*Task directions*. Report each line of the data below in which "diode" appears.

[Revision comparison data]
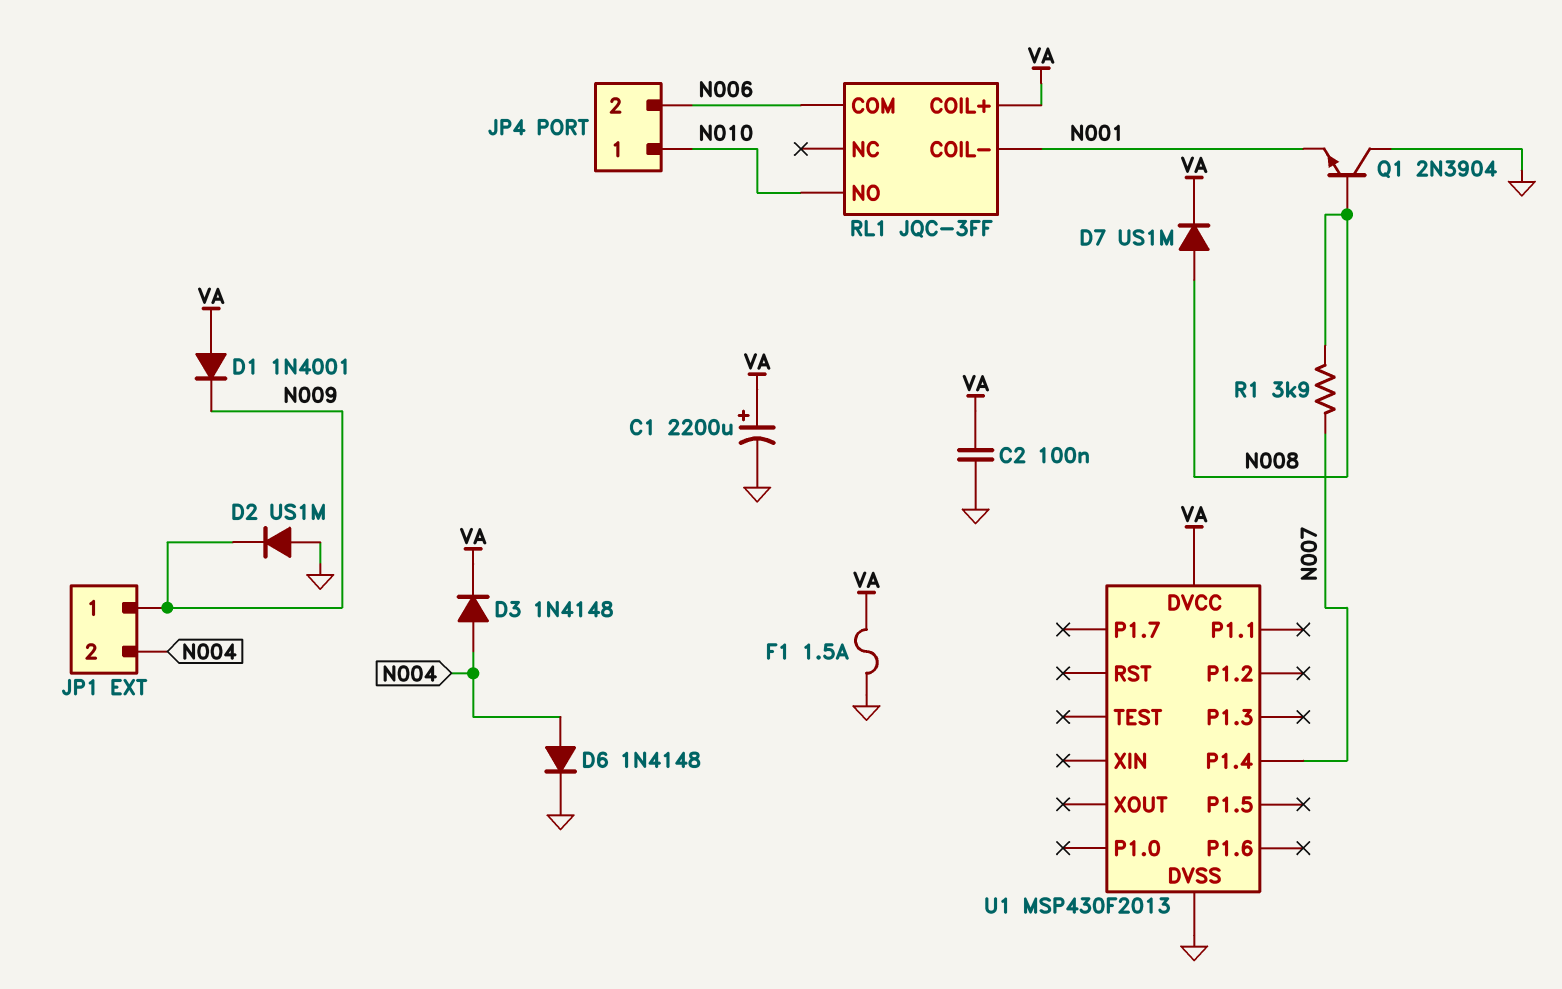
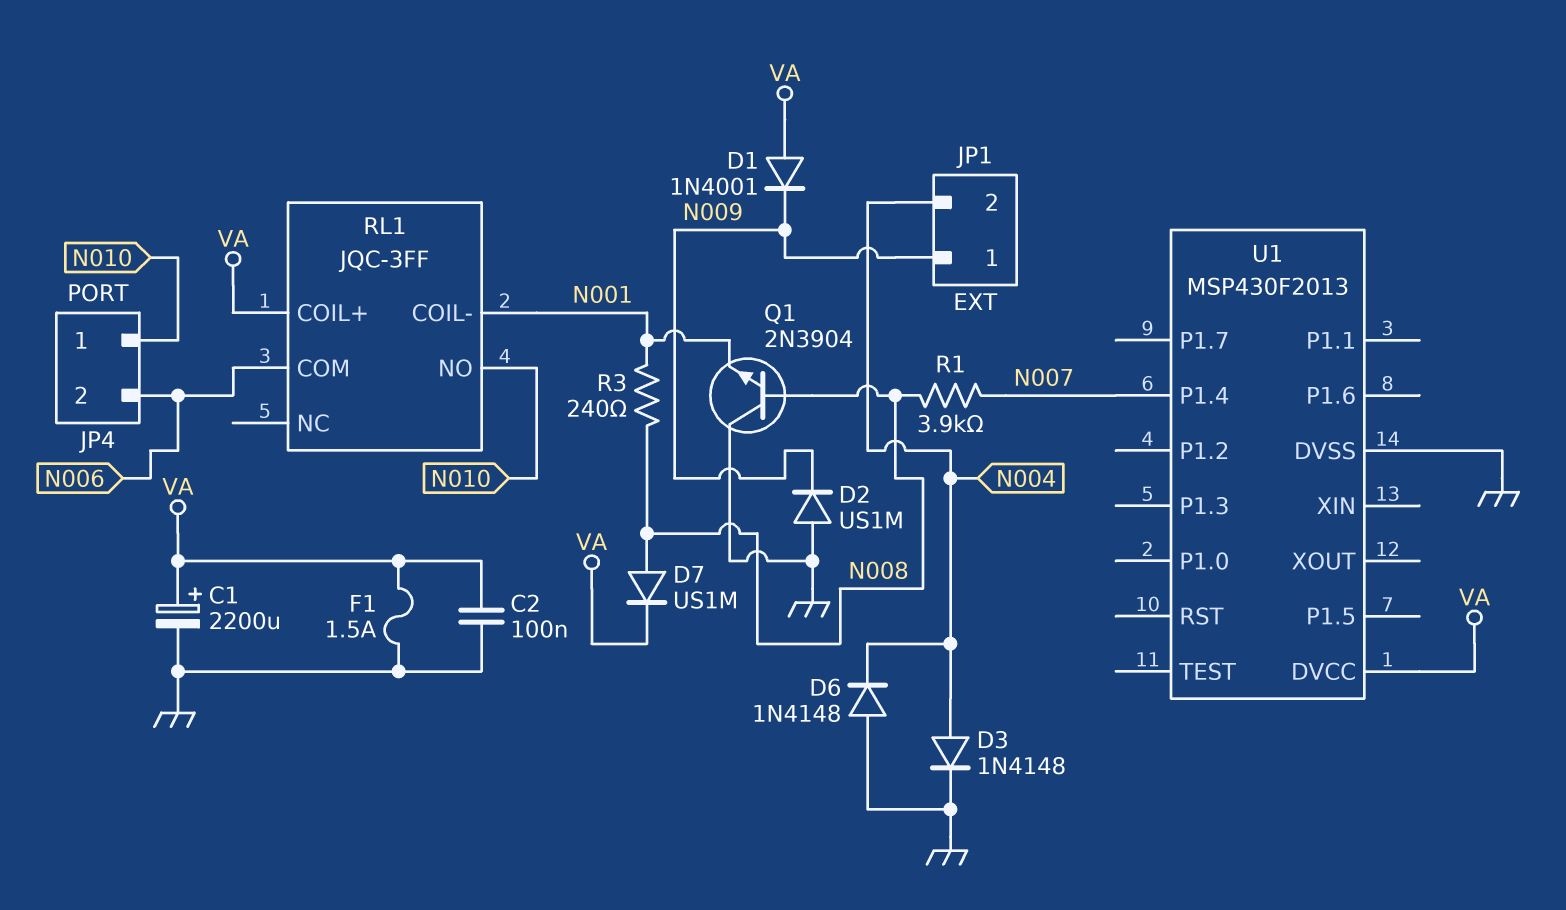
D3: diode 1N4148 (A N004, K VA) -> diode 1N4148 (A N004, K GND)
D6: diode 1N4148 (A N004, K GND) -> diode 1N4148 (A GND, K N004)
R3: none -> 240 (N001, N008)

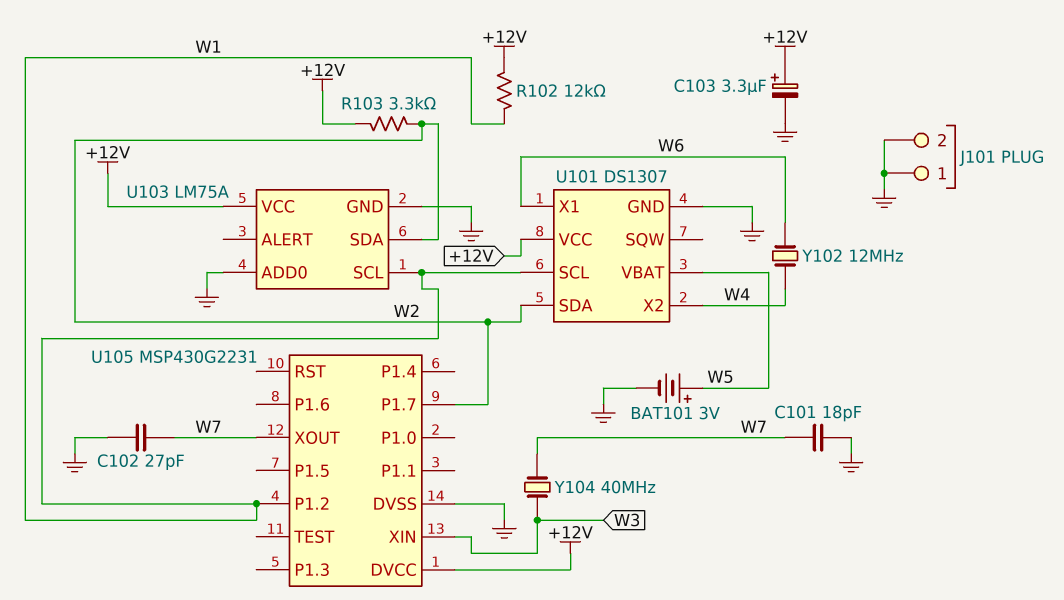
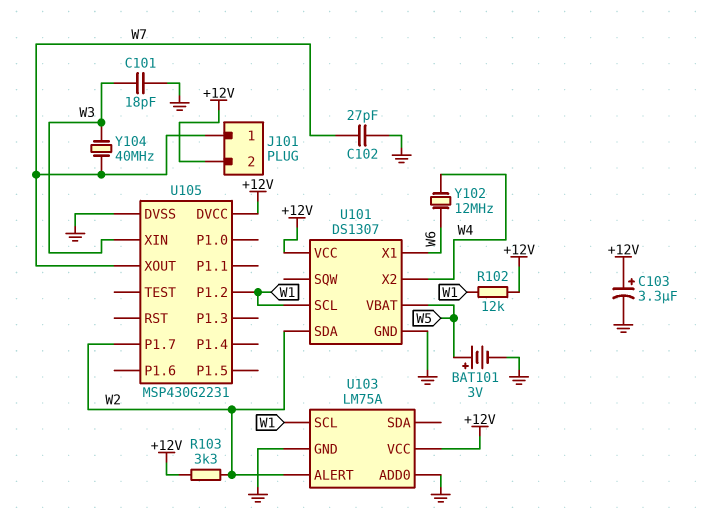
C101: 18pF (GND, W7) -> 18pF (GND, W3)
J101 pin 1: GND -> W7
J101 pin 2: GND -> +12V
U103 pin ALERT: none -> W2
U103 pin SDA: W2 -> none

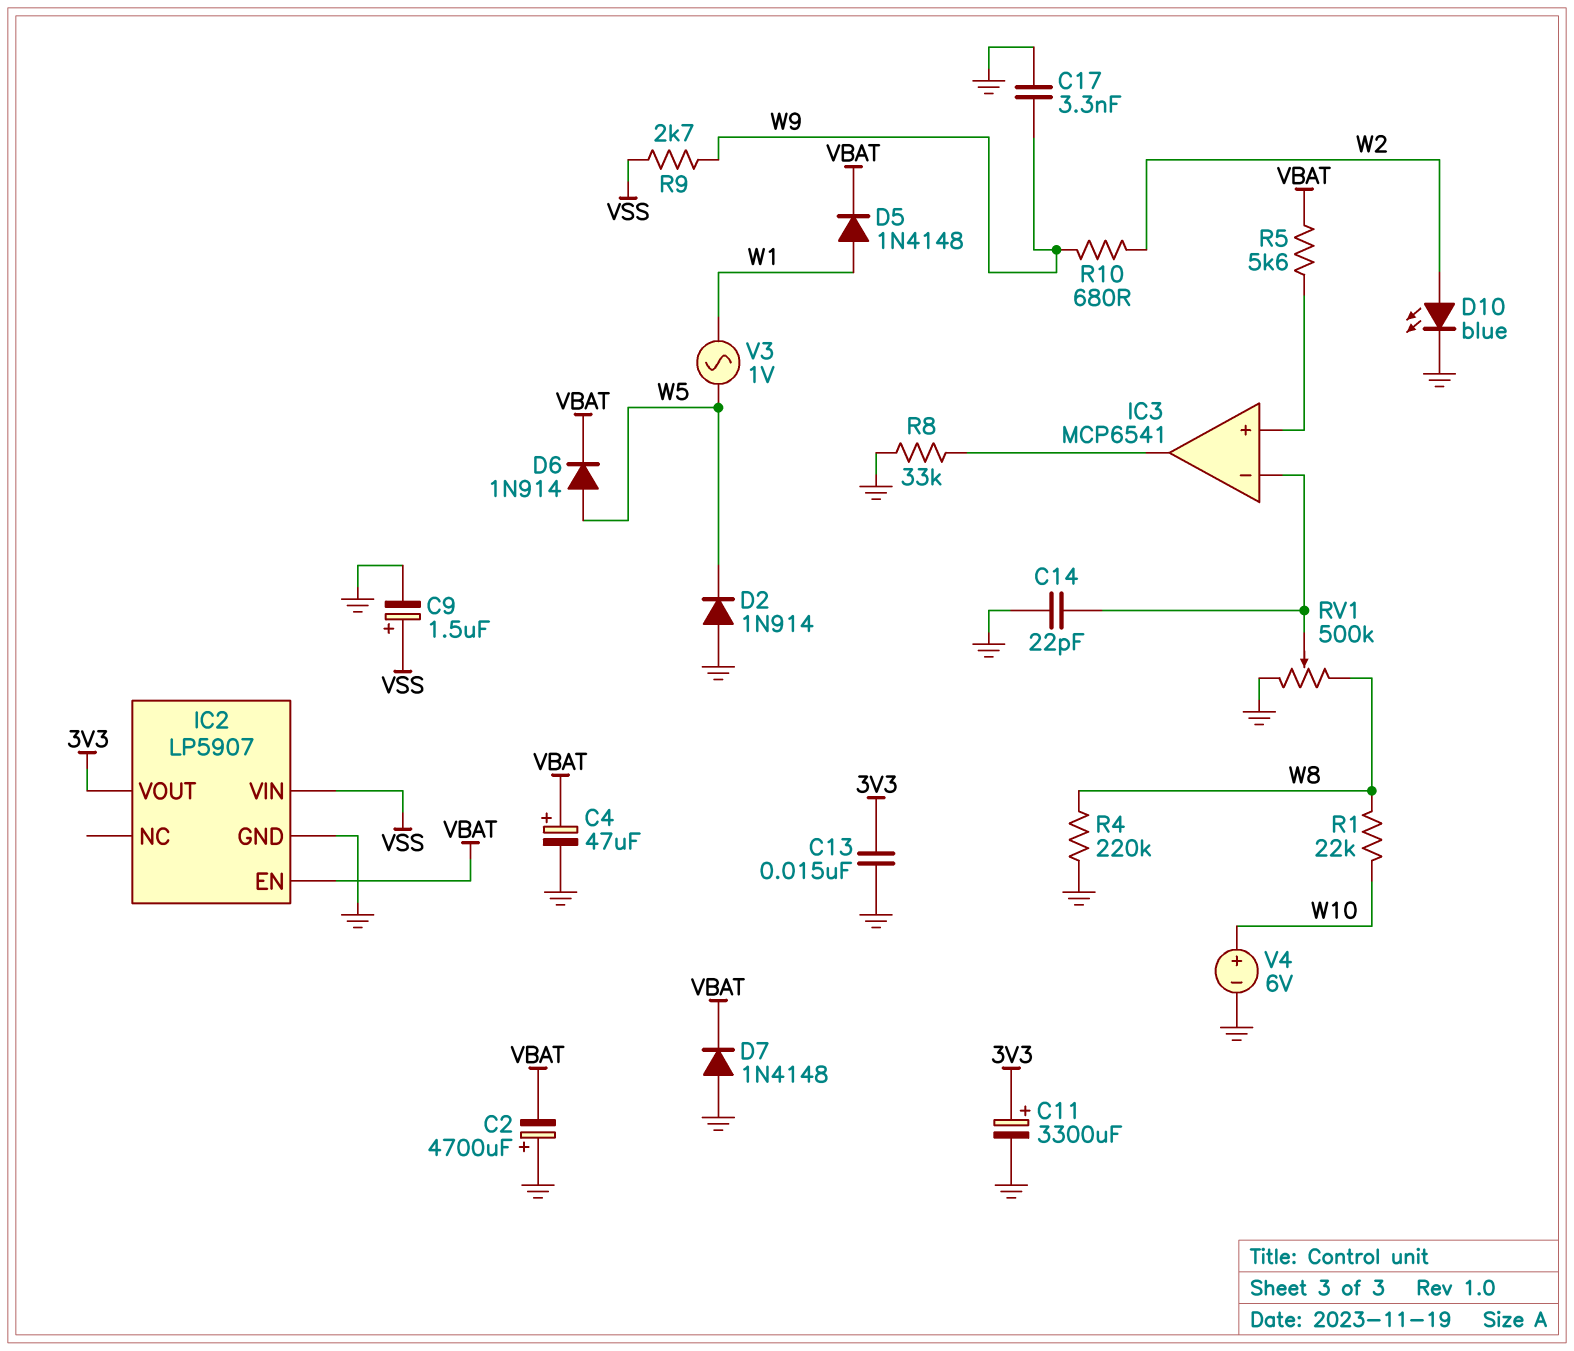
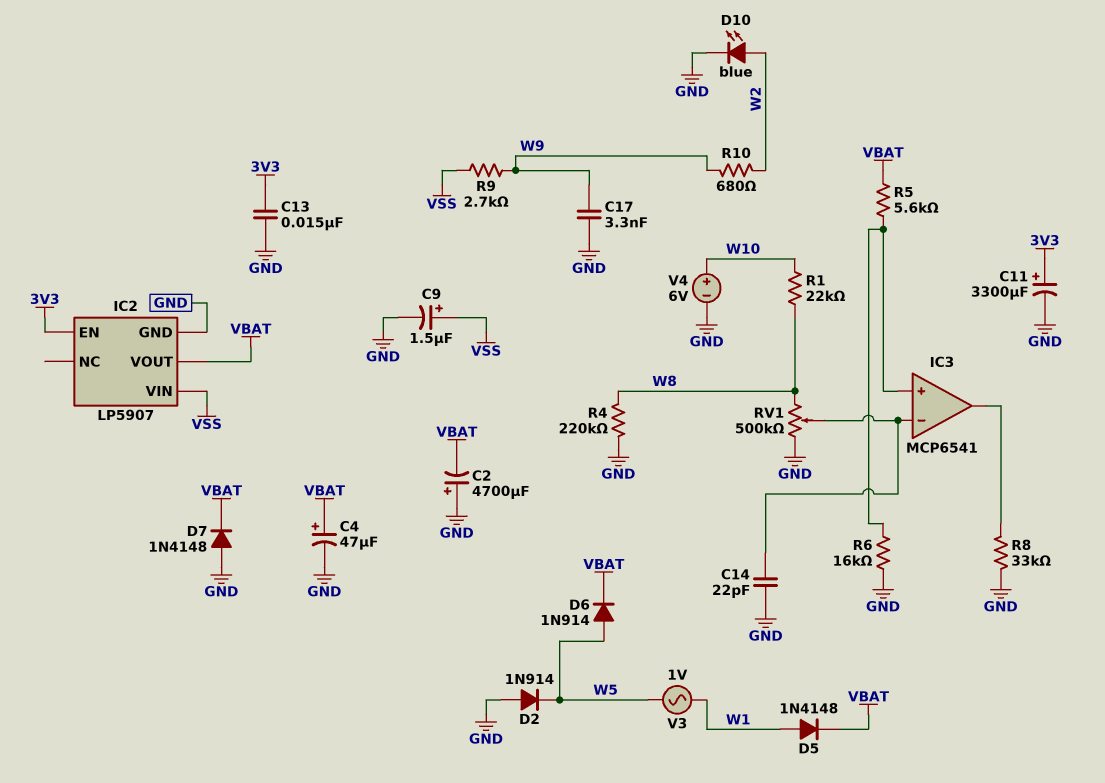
IC2 pin EN: VBAT -> 3V3
IC2 pin VOUT: 3V3 -> VBAT
R6: none -> 16k (GND, IC3/in+)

*Response area*.
D3: diode 1N4148 (A N004, K VA) -> diode 1N4148 (A N004, K GND)
D6: diode 1N4148 (A N004, K GND) -> diode 1N4148 (A GND, K N004)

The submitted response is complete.